Work to be completed: All the lines below should be set down exactly, with no picture carried into the copy.

START Information given

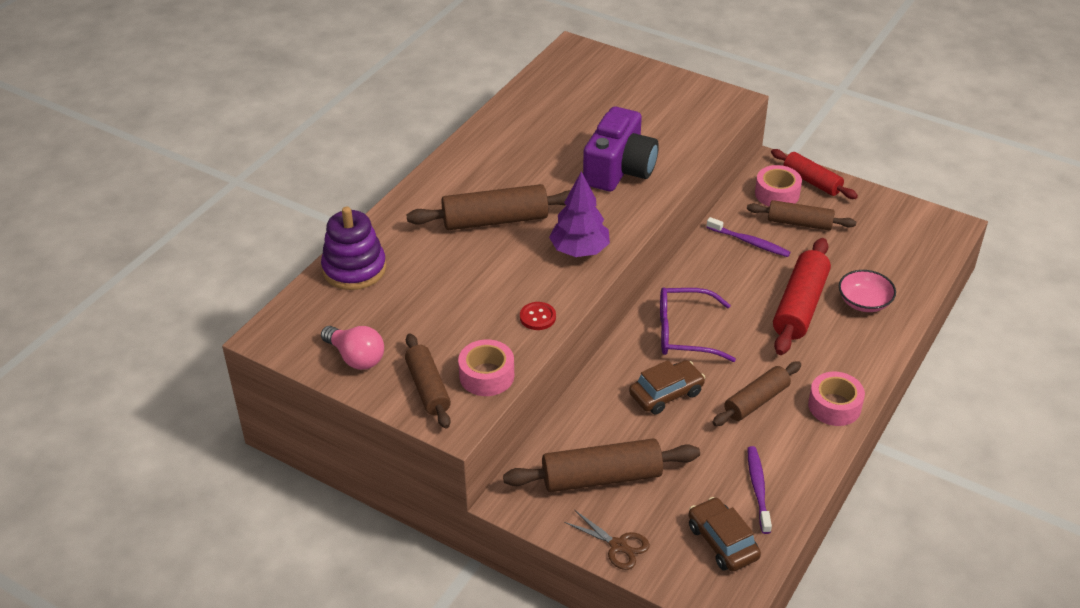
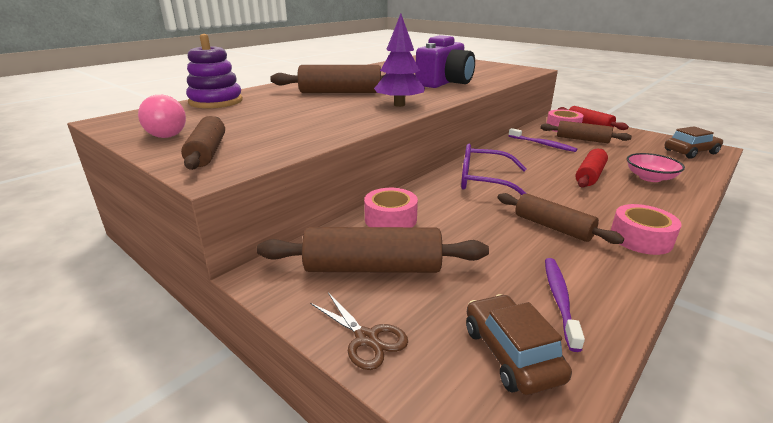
camera: 10 degrees right, 15 degrees down
pink tape [458,340,514,396] -> pink tape moved to [364,188,418,227]
red button [520,302,556,330] -> none
brown car [629,360,705,415] -> brown car moved to [665,126,723,159]
brown rolling pin [712,361,801,426] -> brown rolling pin turned 75 degrees clockwise [498,193,624,244]
red rolling pin [773,238,831,355] -> red rolling pin [575,149,608,187], size x0.66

END Information given

Output of the exercise:
camera: 10 degrees right, 15 degrees down
pink tape [458,340,514,396] -> pink tape moved to [364,188,418,227]
red button [520,302,556,330] -> none
brown car [629,360,705,415] -> brown car moved to [665,126,723,159]
brown rolling pin [712,361,801,426] -> brown rolling pin turned 75 degrees clockwise [498,193,624,244]
red rolling pin [773,238,831,355] -> red rolling pin [575,149,608,187], size x0.66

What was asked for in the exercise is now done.